■ **Problem to solve**
Repeat precisely the line in which "SW1: switch (SIG9, VCC) -> button (SIG9, VCC)" occurs and all lines that follow it in the entries below. Pictures must be omitted.

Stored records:
# # # # # # #

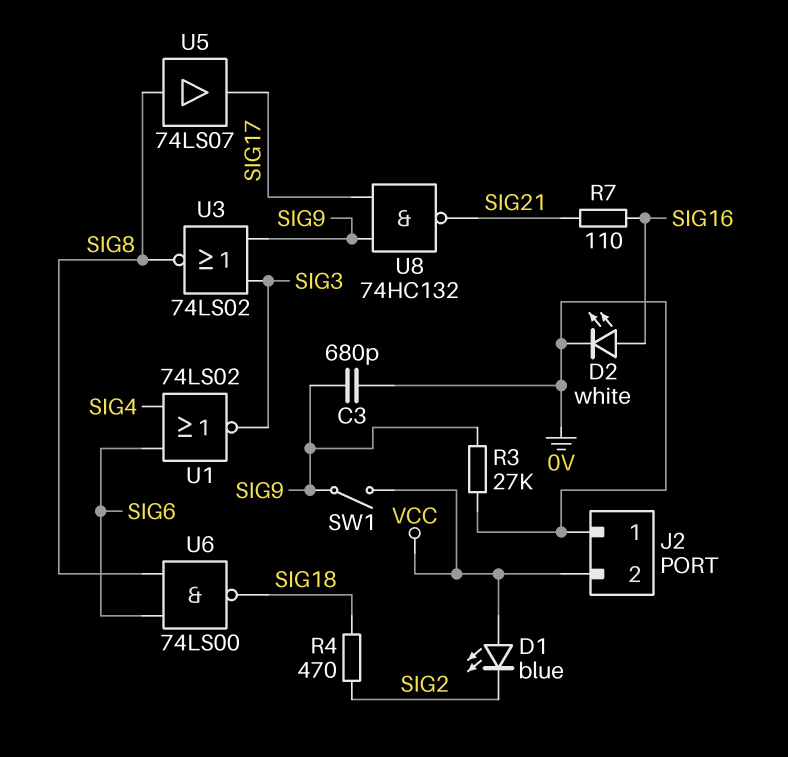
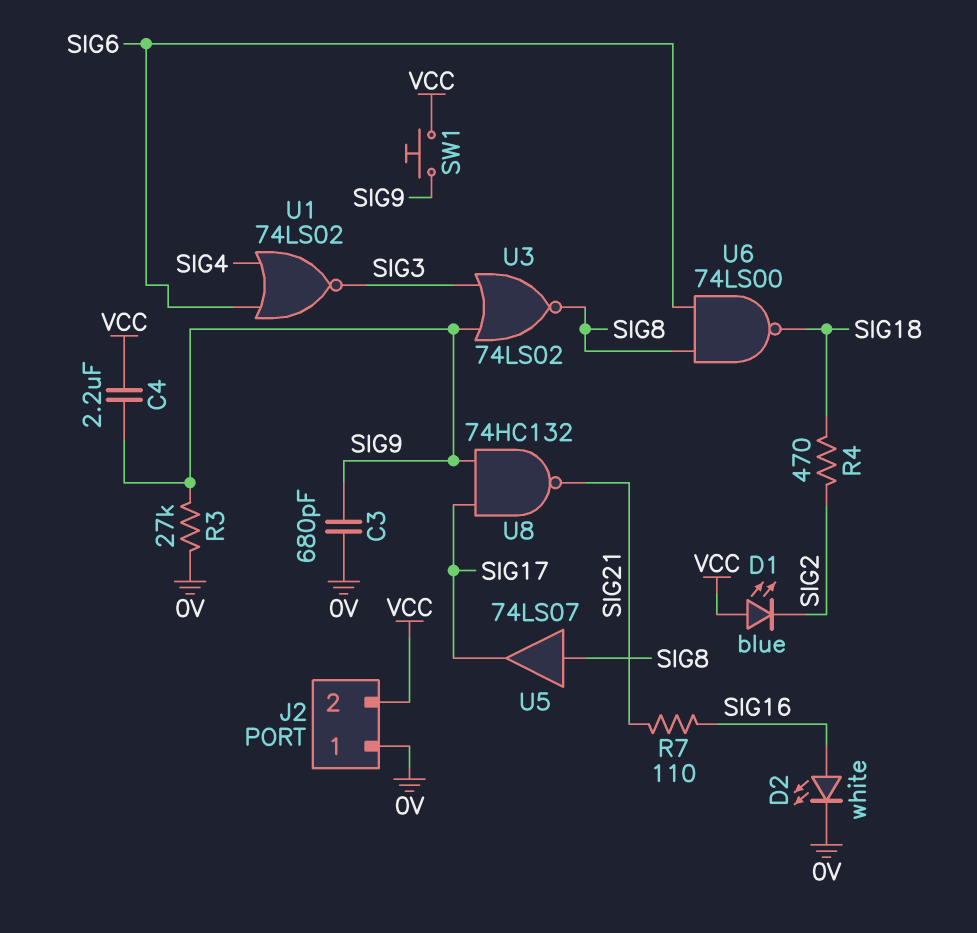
C4: none -> 2.2uF (SIG9, VCC)
SW1: switch (SIG9, VCC) -> button (SIG9, VCC)

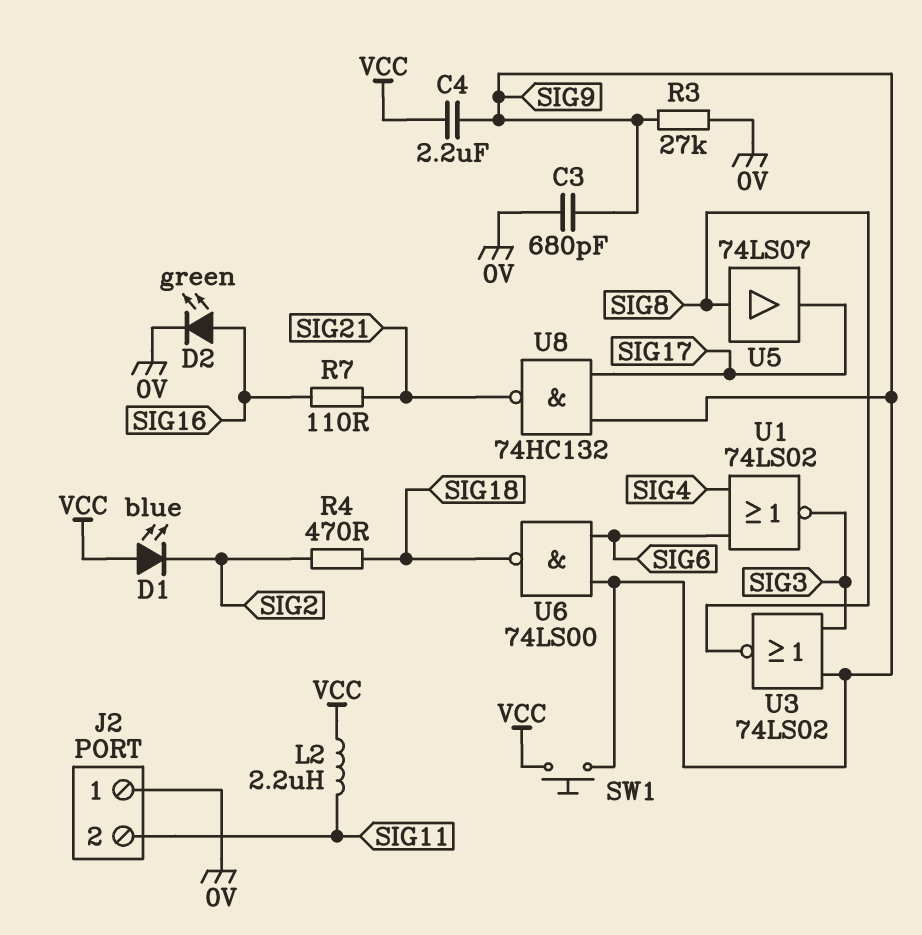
D2: LED white (A SIG16, K 0V) -> LED green (A SIG16, K 0V)
J2 pin 2: VCC -> SIG11
L2: none -> 2.2uH (SIG11, VCC)
U6: NAND 74LS00 (in SIG6, in SIG8, out SIG18) -> NAND 74LS00 (in SIG6, in SIG9, out SIG18)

# # # # # # #

■ **Response to this exercise**
SW1: switch (SIG9, VCC) -> button (SIG9, VCC)

D2: LED white (A SIG16, K 0V) -> LED green (A SIG16, K 0V)
J2 pin 2: VCC -> SIG11
L2: none -> 2.2uH (SIG11, VCC)
U6: NAND 74LS00 (in SIG6, in SIG8, out SIG18) -> NAND 74LS00 (in SIG6, in SIG9, out SIG18)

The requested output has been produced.